- **TO BE DONE**
Print each of the items below line by line, without changing a single character.

- **Saved data entries**
↓↓↓
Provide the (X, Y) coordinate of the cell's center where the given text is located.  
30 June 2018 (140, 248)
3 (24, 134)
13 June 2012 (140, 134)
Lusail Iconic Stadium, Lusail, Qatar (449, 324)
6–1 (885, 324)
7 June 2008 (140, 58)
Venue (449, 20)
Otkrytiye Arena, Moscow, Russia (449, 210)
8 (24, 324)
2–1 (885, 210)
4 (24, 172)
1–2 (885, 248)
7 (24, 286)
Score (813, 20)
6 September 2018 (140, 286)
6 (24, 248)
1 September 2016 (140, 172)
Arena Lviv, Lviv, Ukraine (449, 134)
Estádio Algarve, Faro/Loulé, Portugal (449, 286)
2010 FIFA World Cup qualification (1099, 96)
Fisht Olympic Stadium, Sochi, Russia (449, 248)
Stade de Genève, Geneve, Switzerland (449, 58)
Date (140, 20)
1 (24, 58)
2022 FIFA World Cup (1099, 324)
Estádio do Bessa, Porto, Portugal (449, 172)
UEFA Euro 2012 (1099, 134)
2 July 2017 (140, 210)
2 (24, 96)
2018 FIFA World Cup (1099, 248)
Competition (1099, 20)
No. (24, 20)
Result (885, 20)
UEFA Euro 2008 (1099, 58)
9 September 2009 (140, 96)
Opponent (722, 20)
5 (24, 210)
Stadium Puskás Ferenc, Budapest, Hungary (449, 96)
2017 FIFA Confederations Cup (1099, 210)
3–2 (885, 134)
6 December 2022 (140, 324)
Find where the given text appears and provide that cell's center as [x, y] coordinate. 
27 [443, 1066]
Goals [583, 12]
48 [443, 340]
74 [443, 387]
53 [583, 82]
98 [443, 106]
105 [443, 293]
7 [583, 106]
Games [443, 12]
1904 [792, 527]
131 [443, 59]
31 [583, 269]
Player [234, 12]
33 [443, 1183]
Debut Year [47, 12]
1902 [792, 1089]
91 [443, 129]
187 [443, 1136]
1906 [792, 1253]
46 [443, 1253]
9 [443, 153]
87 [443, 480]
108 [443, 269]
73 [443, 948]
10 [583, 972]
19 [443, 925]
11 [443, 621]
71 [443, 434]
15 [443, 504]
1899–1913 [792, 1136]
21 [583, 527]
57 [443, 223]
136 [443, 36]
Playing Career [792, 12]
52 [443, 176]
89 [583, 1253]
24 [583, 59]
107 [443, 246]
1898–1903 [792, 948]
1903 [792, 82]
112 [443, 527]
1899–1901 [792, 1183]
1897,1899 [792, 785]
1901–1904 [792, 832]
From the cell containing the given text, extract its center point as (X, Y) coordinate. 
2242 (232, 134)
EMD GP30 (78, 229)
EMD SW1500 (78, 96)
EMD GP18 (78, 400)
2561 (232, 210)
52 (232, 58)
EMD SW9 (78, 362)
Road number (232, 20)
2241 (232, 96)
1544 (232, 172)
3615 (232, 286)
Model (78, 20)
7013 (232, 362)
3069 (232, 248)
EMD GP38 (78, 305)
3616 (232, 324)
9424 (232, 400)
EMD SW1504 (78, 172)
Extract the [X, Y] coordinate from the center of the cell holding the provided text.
↑↑↑
- **TASK RESULT**
Provide the (X, Y) coordinate of the cell's center where the given text is located.  
30 June 2018 (140, 248)
3 (24, 134)
13 June 2012 (140, 134)
Lusail Iconic Stadium, Lusail, Qatar (449, 324)
6–1 (885, 324)
7 June 2008 (140, 58)
Venue (449, 20)
Otkrytiye Arena, Moscow, Russia (449, 210)
8 (24, 324)
2–1 (885, 210)
4 (24, 172)
1–2 (885, 248)
7 (24, 286)
Score (813, 20)
6 September 2018 (140, 286)
6 (24, 248)
1 September 2016 (140, 172)
Arena Lviv, Lviv, Ukraine (449, 134)
Estádio Algarve, Faro/Loulé, Portugal (449, 286)
2010 FIFA World Cup qualification (1099, 96)
Fisht Olympic Stadium, Sochi, Russia (449, 248)
Stade de Genève, Geneve, Switzerland (449, 58)
Date (140, 20)
1 (24, 58)
2022 FIFA World Cup (1099, 324)
Estádio do Bessa, Porto, Portugal (449, 172)
UEFA Euro 2012 (1099, 134)
2 July 2017 (140, 210)
2 (24, 96)
2018 FIFA World Cup (1099, 248)
Competition (1099, 20)
No. (24, 20)
Result (885, 20)
UEFA Euro 2008 (1099, 58)
9 September 2009 (140, 96)
Opponent (722, 20)
5 (24, 210)
Stadium Puskás Ferenc, Budapest, Hungary (449, 96)
2017 FIFA Confederations Cup (1099, 210)
3–2 (885, 134)
6 December 2022 (140, 324)
Find where the given text appears and provide that cell's center as [x, y] coordinate. 
27 [443, 1066]
Goals [583, 12]
48 [443, 340]
74 [443, 387]
53 [583, 82]
98 [443, 106]
105 [443, 293]
7 [583, 106]
Games [443, 12]
1904 [792, 527]
131 [443, 59]
31 [583, 269]
Player [234, 12]
33 [443, 1183]
Debut Year [47, 12]
1902 [792, 1089]
91 [443, 129]
187 [443, 1136]
1906 [792, 1253]
46 [443, 1253]
9 [443, 153]
87 [443, 480]
108 [443, 269]
73 [443, 948]
10 [583, 972]
19 [443, 925]
11 [443, 621]
71 [443, 434]
15 [443, 504]
1899–1913 [792, 1136]
21 [583, 527]
57 [443, 223]
136 [443, 36]
Playing Career [792, 12]
52 [443, 176]
89 [583, 1253]
24 [583, 59]
107 [443, 246]
1898–1903 [792, 948]
1903 [792, 82]
112 [443, 527]
1899–1901 [792, 1183]
1897,1899 [792, 785]
1901–1904 [792, 832]
From the cell containing the given text, extract its center point as (X, Y) coordinate. 
2242 (232, 134)
EMD GP30 (78, 229)
EMD SW1500 (78, 96)
EMD GP18 (78, 400)
2561 (232, 210)
52 (232, 58)
EMD SW9 (78, 362)
Road number (232, 20)
2241 (232, 96)
1544 (232, 172)
3615 (232, 286)
Model (78, 20)
7013 (232, 362)
3069 (232, 248)
EMD GP38 (78, 305)
3616 (232, 324)
9424 (232, 400)
EMD SW1504 (78, 172)
Extract the [X, Y] coordinate from the center of the cell holding the provided text.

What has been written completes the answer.